Coordinate-based object records

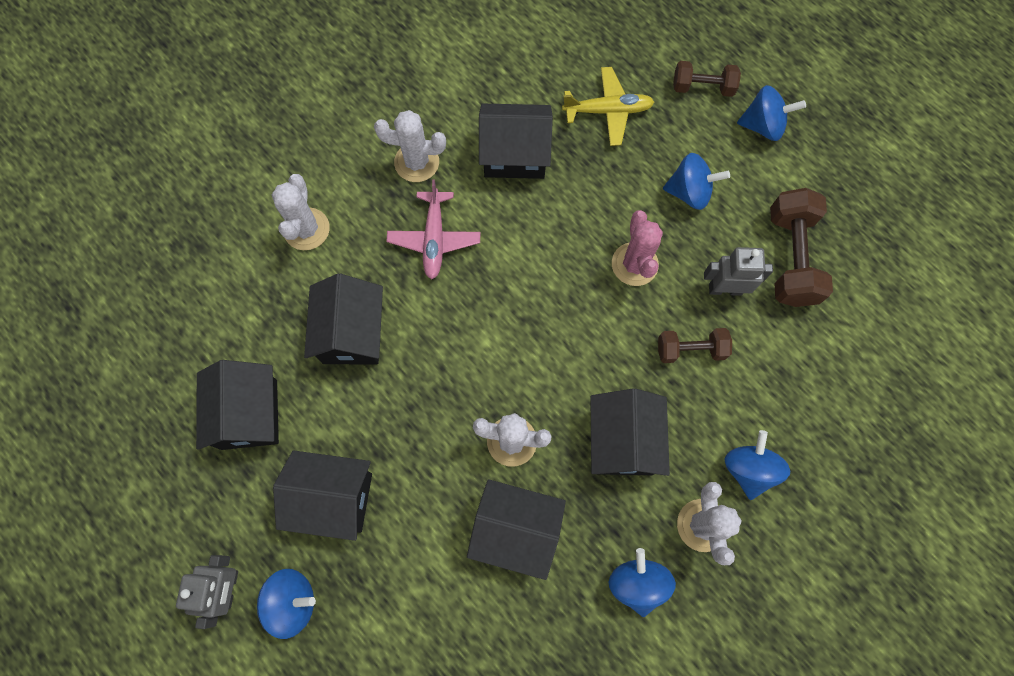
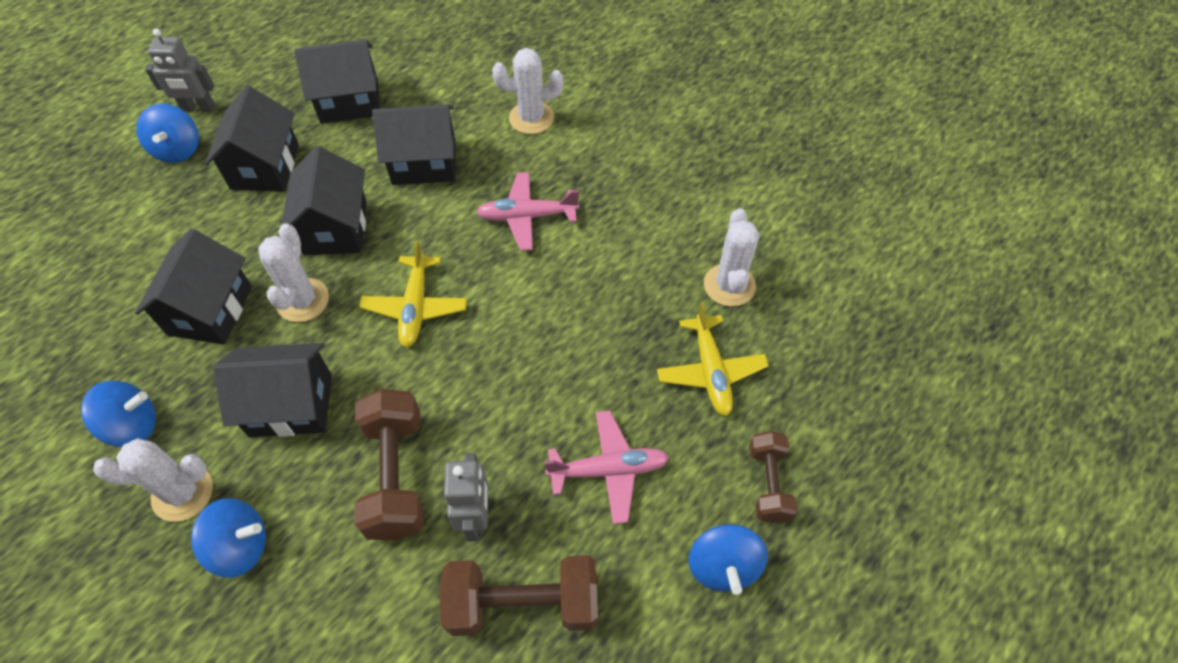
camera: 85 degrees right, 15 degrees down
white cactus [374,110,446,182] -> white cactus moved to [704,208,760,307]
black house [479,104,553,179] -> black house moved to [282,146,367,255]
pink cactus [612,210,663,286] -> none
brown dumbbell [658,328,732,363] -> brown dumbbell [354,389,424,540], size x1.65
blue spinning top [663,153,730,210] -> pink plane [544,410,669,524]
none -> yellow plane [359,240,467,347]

# Required work
The result should be a word-for-word restatement of all the data, without images.

# Written response
camera: 85 degrees right, 15 degrees down
white cactus [374,110,446,182] -> white cactus moved to [704,208,760,307]
black house [479,104,553,179] -> black house moved to [282,146,367,255]
pink cactus [612,210,663,286] -> none
brown dumbbell [658,328,732,363] -> brown dumbbell [354,389,424,540], size x1.65
blue spinning top [663,153,730,210] -> pink plane [544,410,669,524]
none -> yellow plane [359,240,467,347]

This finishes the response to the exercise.